> TASK ITEM:
For the word "strawberry", search the records and show each line in which it occurs.

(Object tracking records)
━━━━━━━━━━━━━━━━━━━━━━━━━━━━━━

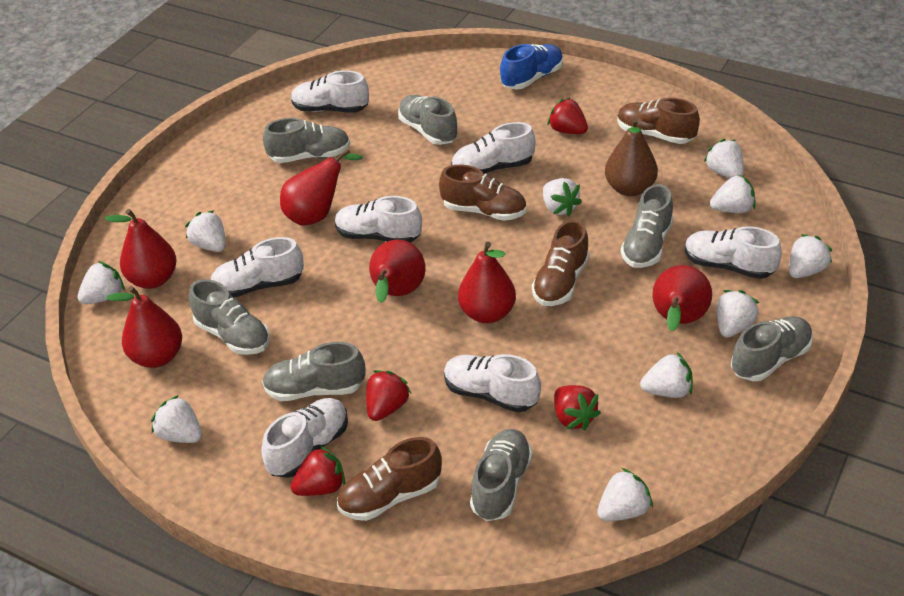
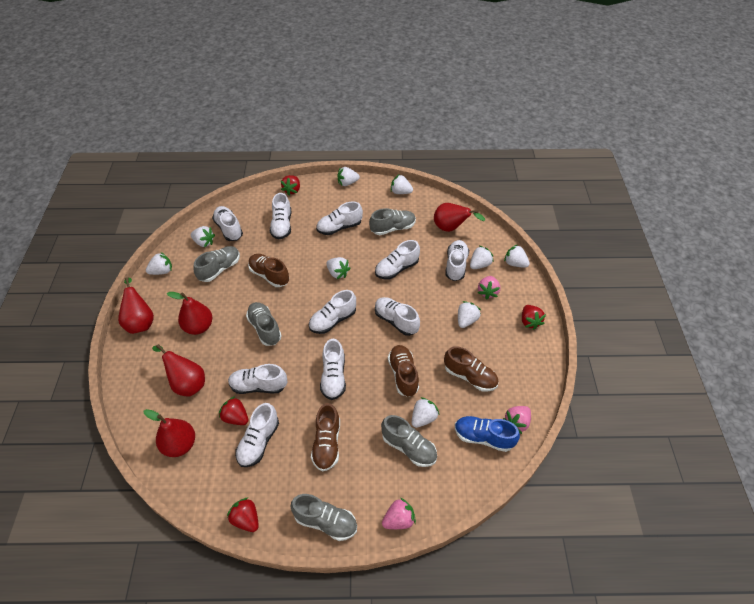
brown pear: 1 -> 0
grey shoe: 7 -> 5
pink strawberry: 0 -> 3
red pear: 6 -> 5
white shoe: 7 -> 10
white strawberry: 10 -> 9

━━━━━━━━━━━━━━━━━━━━━━━━━━━━━━

> RESULT:
pink strawberry: 0 -> 3
white strawberry: 10 -> 9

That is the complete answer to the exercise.